= Beginning of Section =

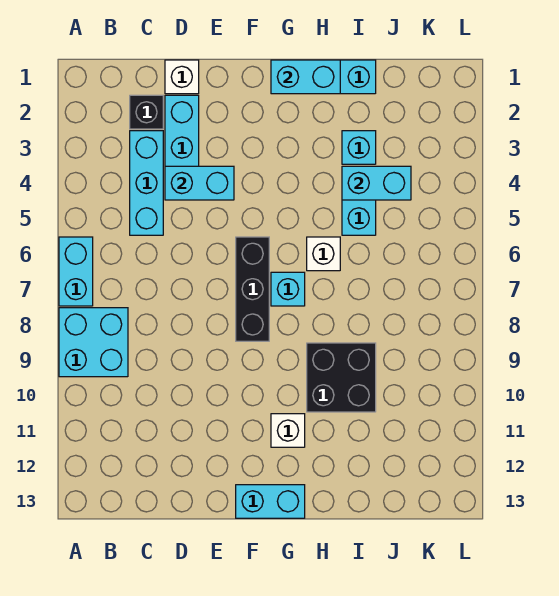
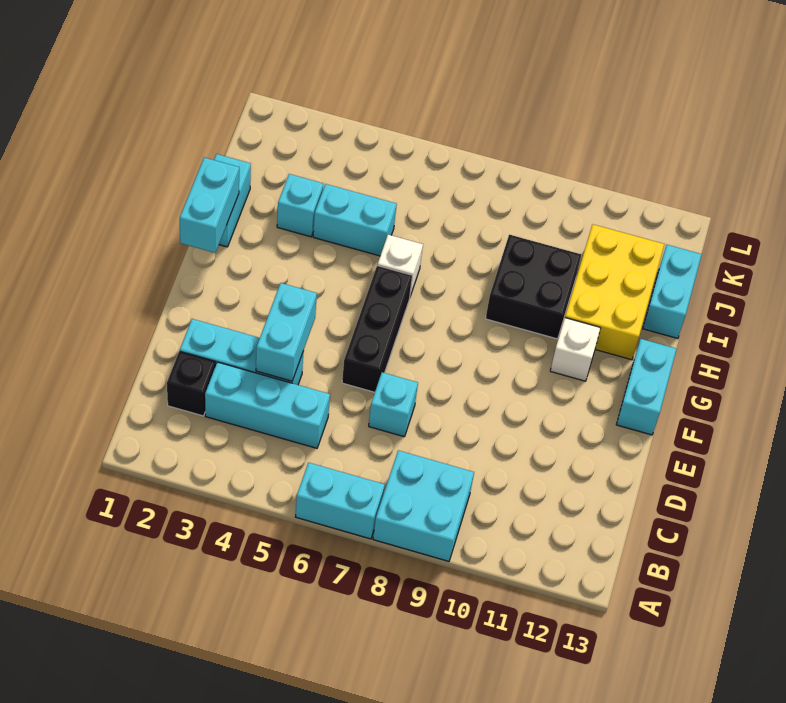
white brick D1 level 1 -> none
black brick F6:F8 level 1 -> black brick E6:G6 level 1
cyan brick G7 level 1 -> cyan brick D7 level 1
none -> yellow brick H11:J12 level 1
cyan brick I4:J4 level 2 -> cyan brick I13:J13 level 1

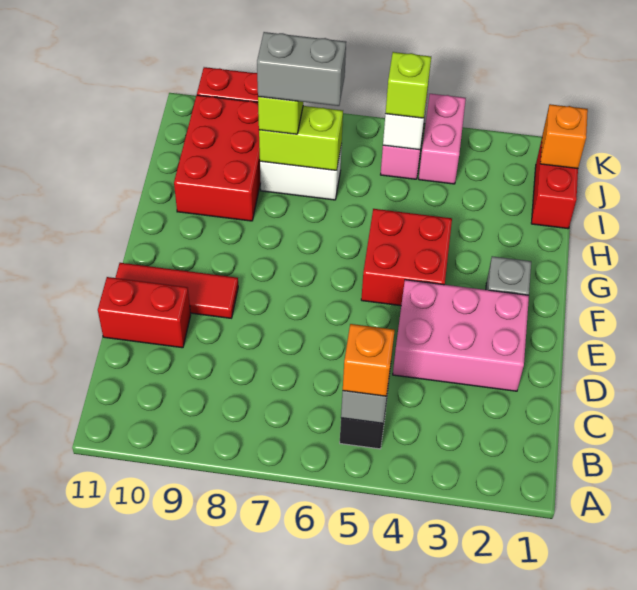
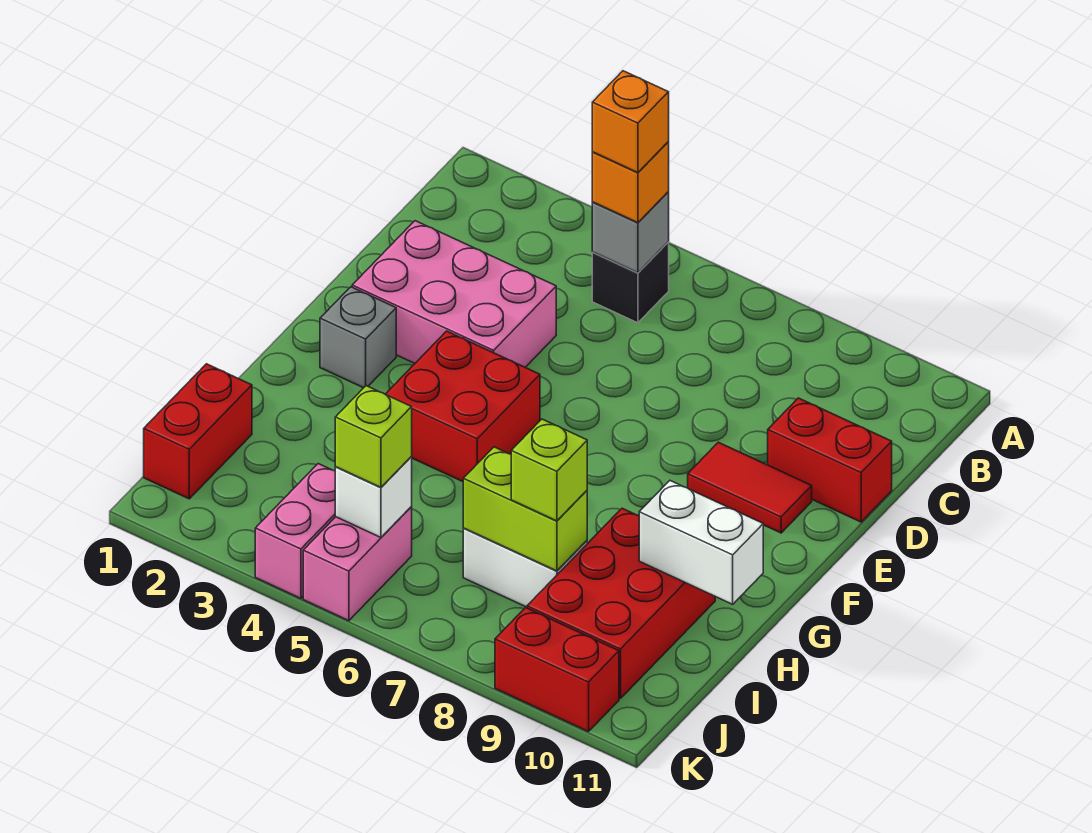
red tile E9:E11 level 1 -> red tile E9:E10 level 1
none -> white brick H10:H11 level 2
grey brick I7:I8 level 4 -> none
orange brick J1 level 2 -> orange brick B5 level 4

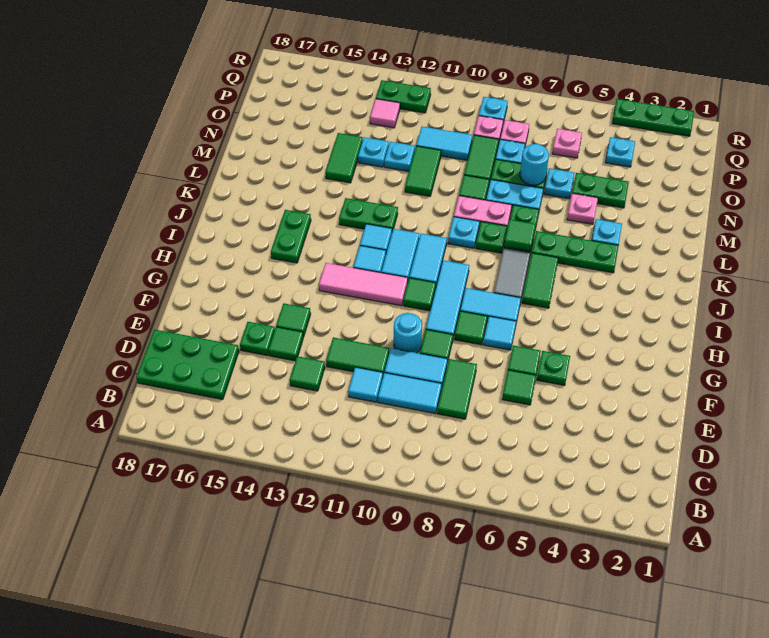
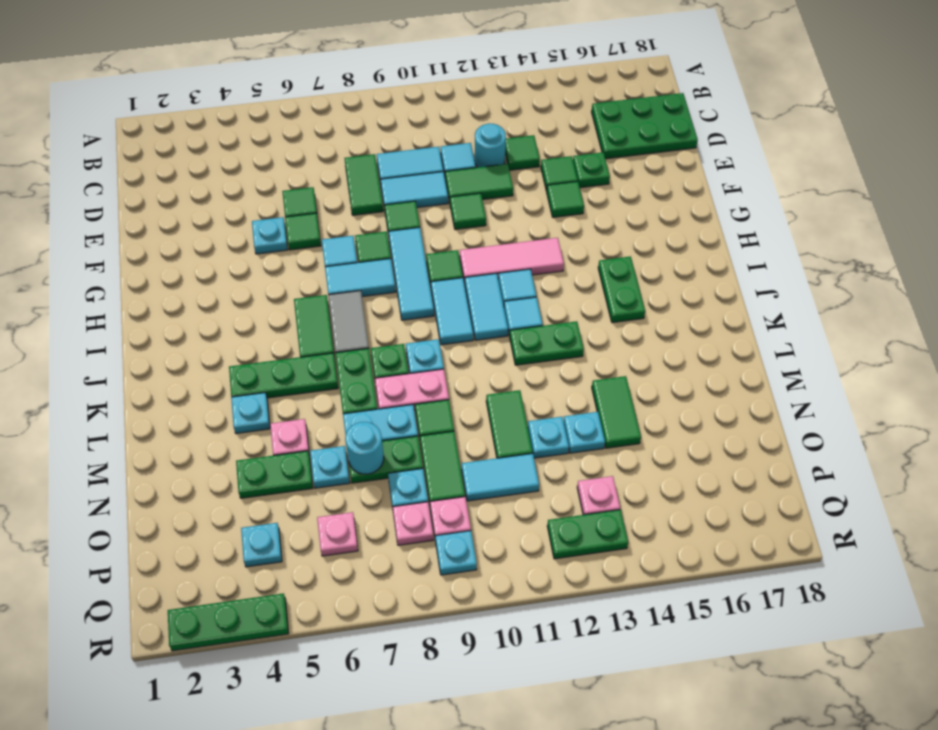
green plate F5 level 1 -> cyan plate F5 level 1
cyan round brick F10 level 1 -> cyan round brick D12 level 1
green tile K7 level 2 -> green tile F11 level 1
pink tile P13 level 1 -> pink plate P13 level 1

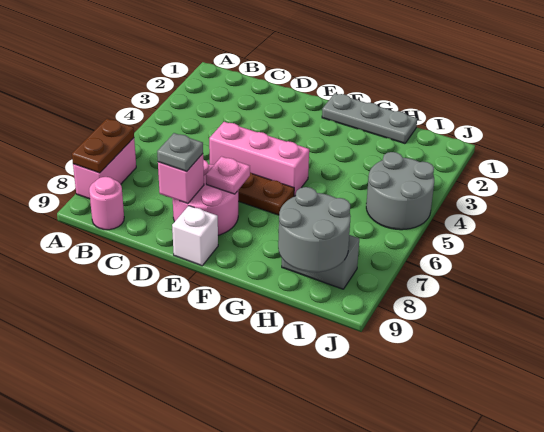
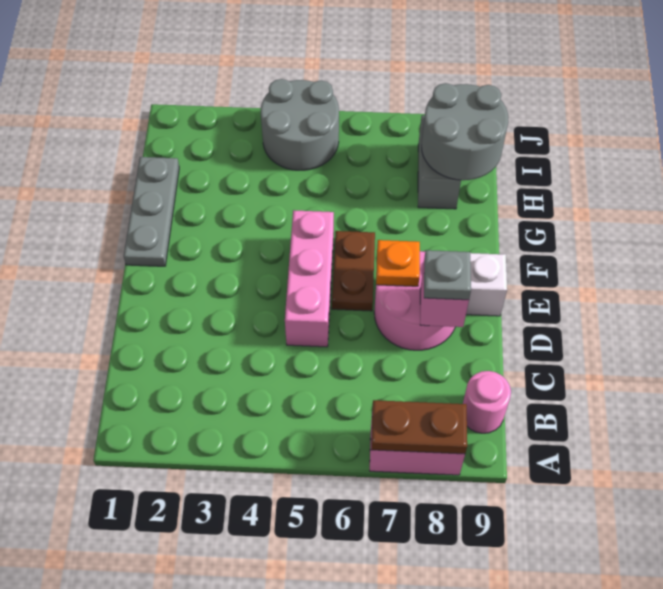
pink plate E7 level 2 -> orange plate E7 level 2

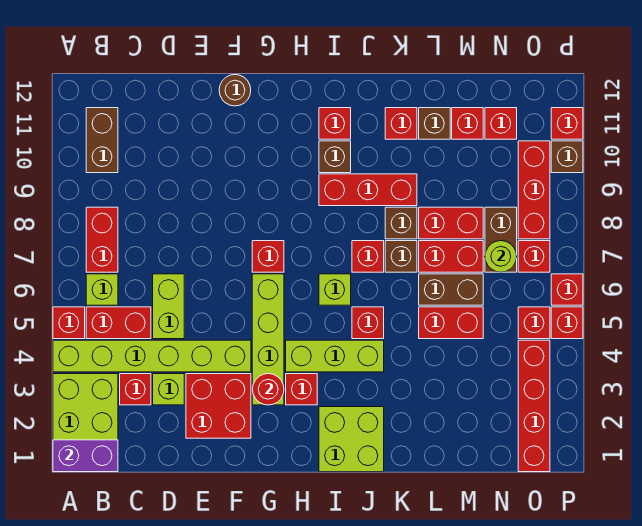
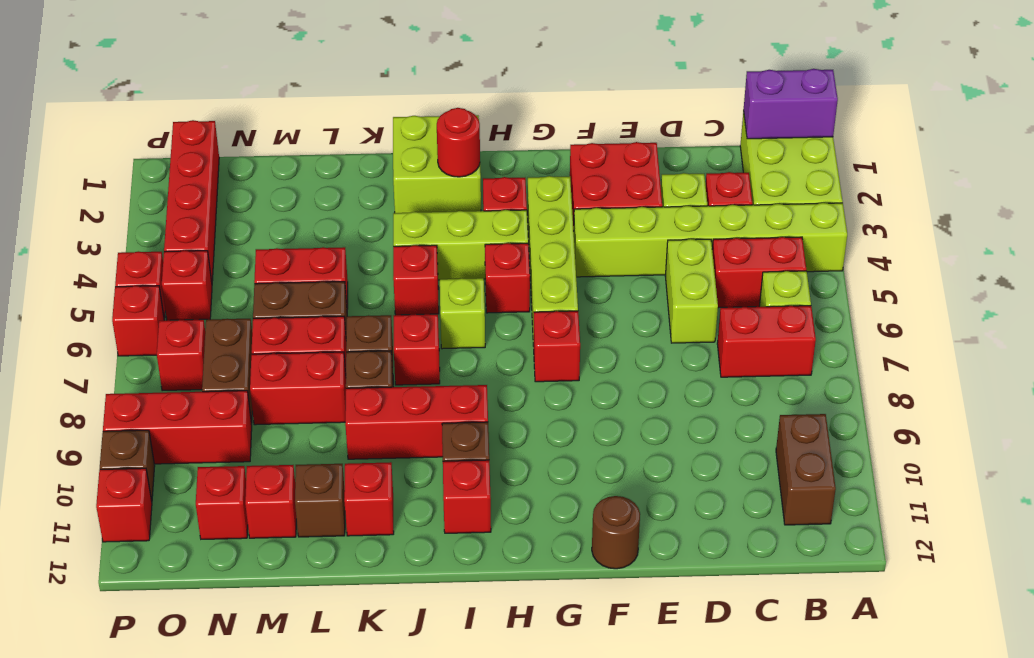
red brick A5 level 1 -> red brick H5 level 1
red brick B7:B8 level 1 -> red brick B7:C7 level 1
red round brick G3 level 2 -> red round brick I2 level 2
lime round brick N7 level 2 -> none
red brick O8:O10 level 1 -> red brick N9:P9 level 1

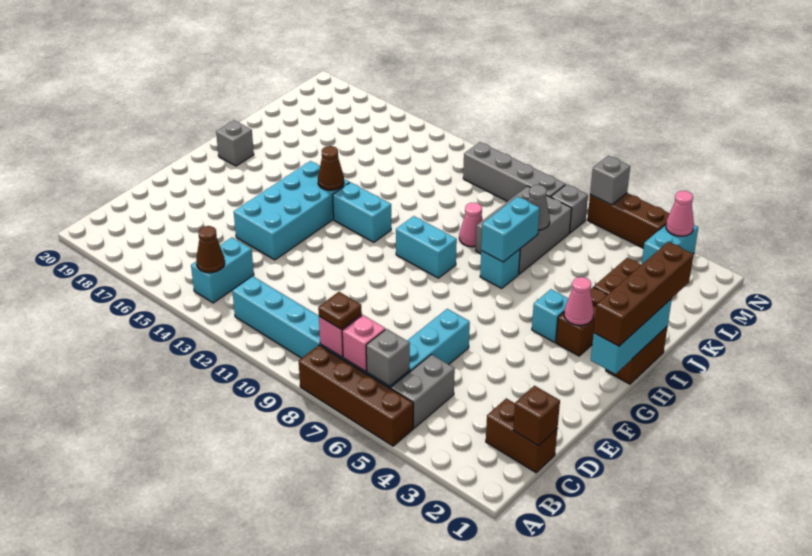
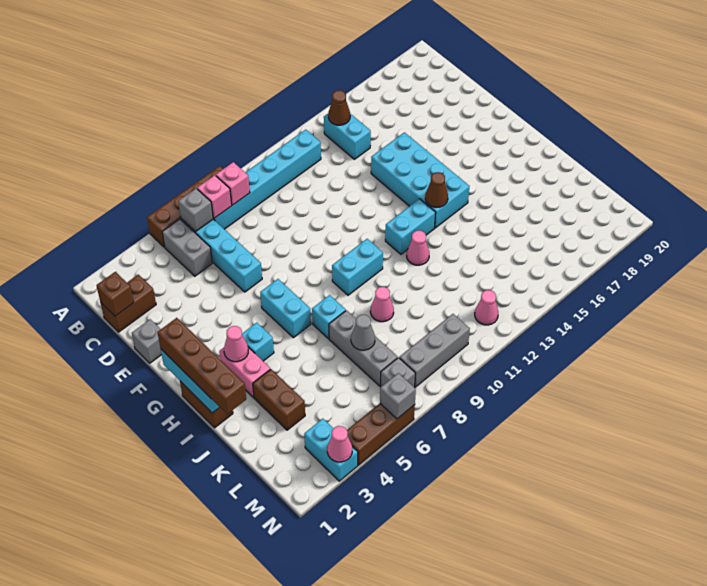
brown plate B8 level 3 -> none
brown brick H3:I3 level 1 -> pink brick H3:I3 level 1
grey brick H19 level 1 -> grey brick E1 level 1
cyan brick I7:J7 level 2 -> cyan brick G6:H6 level 1
none -> pink cone I12 level 1
grey brick J7:L8 level 1 -> grey brick J7:L7 level 1
grey brick M8:M11 level 1 -> grey brick M8:M10 level 1
none -> pink cone M12 level 1

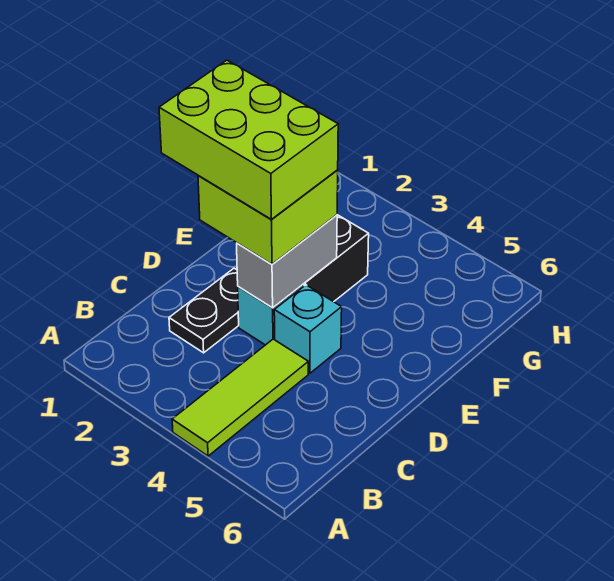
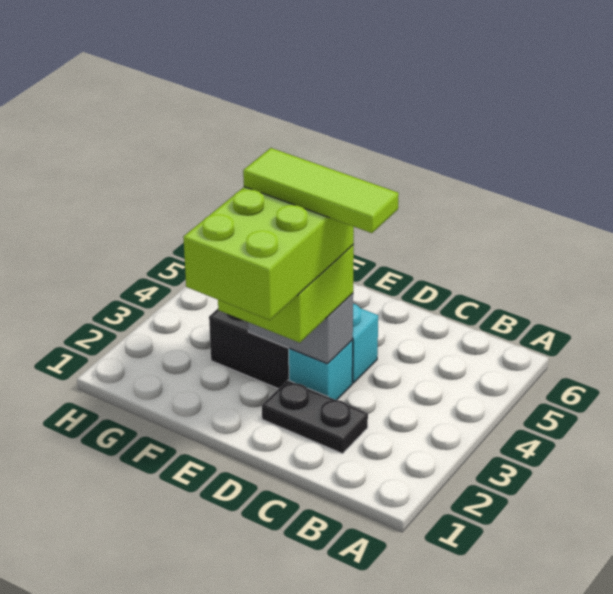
lime tile A4:C4 level 1 -> lime tile C3:E3 level 5

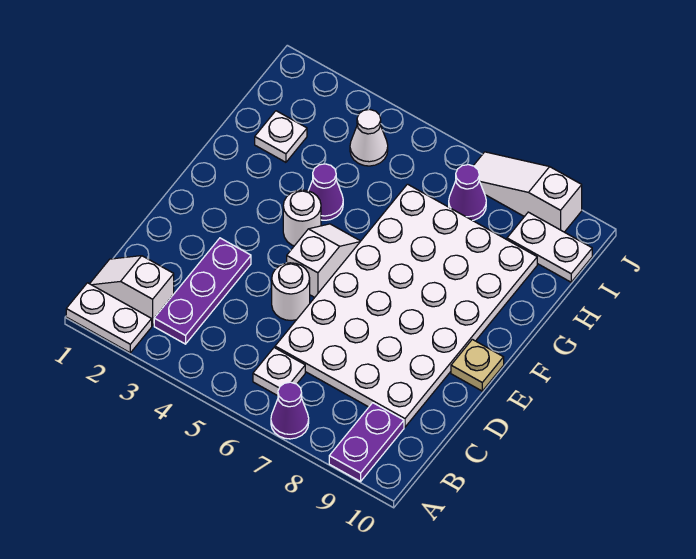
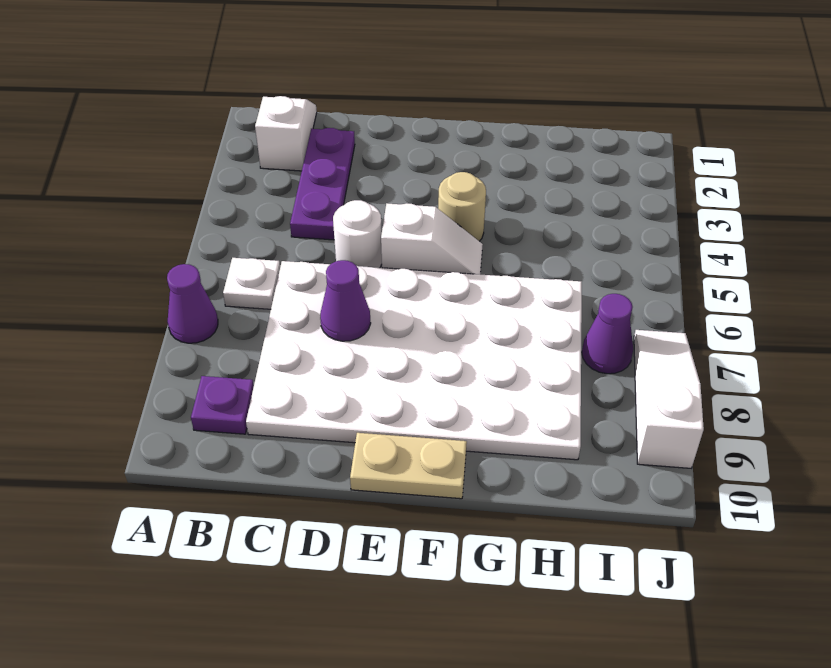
white plate A1:A2 level 1 -> none
purple plate A9:B9 level 1 -> purple plate B9 level 1
purple plate B3:D3 level 1 -> purple plate C2:C4 level 1
tan plate E10 level 1 -> tan plate E10:F10 level 1
white round brick F4 level 1 -> tan round brick F4 level 1
purple cone G4 level 1 -> purple cone D7 level 2
white plate H2 level 1 -> none
white cone I4 level 1 -> none
white plate I9:I10 level 1 -> none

= End of Section =

_WORK INSTRUCTION_.
Above this task is a listing with pictures in it. Retype only the lines from the one containing "cyan brick I4:J4" through the one containing "cyan round brick F10", both included, and not the pictures.

_RESULT_.
cyan brick I4:J4 level 2 -> cyan brick I13:J13 level 1

red tile E9:E11 level 1 -> red tile E9:E10 level 1
none -> white brick H10:H11 level 2
grey brick I7:I8 level 4 -> none
orange brick J1 level 2 -> orange brick B5 level 4

green plate F5 level 1 -> cyan plate F5 level 1
cyan round brick F10 level 1 -> cyan round brick D12 level 1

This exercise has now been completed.